Every line of the entries that holds the word "DIGITS" is to be copied.

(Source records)
----
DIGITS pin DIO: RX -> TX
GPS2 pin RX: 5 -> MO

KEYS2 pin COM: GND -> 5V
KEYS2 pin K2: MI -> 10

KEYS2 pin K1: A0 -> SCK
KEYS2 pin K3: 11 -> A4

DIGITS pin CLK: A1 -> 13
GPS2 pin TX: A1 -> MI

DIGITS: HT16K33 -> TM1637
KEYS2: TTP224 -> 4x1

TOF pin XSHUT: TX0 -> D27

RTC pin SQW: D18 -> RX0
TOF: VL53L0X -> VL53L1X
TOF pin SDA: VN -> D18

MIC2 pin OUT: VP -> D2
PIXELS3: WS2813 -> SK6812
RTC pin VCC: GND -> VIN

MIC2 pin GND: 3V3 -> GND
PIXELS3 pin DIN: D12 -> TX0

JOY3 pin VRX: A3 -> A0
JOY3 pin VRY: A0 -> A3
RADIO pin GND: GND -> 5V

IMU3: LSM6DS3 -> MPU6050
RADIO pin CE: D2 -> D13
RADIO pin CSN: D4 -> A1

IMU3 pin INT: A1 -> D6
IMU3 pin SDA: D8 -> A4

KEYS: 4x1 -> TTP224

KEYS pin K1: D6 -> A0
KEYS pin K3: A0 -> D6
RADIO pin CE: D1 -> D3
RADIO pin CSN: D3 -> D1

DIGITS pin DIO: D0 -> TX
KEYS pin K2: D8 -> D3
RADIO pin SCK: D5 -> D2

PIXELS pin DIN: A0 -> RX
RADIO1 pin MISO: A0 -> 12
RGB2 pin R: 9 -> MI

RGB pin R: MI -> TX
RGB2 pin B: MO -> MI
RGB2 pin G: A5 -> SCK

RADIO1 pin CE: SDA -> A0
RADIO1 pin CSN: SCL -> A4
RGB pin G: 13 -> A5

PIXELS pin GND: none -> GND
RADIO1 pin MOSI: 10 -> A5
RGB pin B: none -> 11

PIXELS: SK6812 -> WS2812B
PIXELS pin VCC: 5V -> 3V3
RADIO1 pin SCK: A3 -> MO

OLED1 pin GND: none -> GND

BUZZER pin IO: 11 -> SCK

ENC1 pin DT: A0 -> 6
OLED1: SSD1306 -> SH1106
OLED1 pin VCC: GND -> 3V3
----
Solution to this problem:
DIGITS pin DIO: RX -> TX
DIGITS pin CLK: A1 -> 13
DIGITS: HT16K33 -> TM1637
DIGITS pin DIO: D0 -> TX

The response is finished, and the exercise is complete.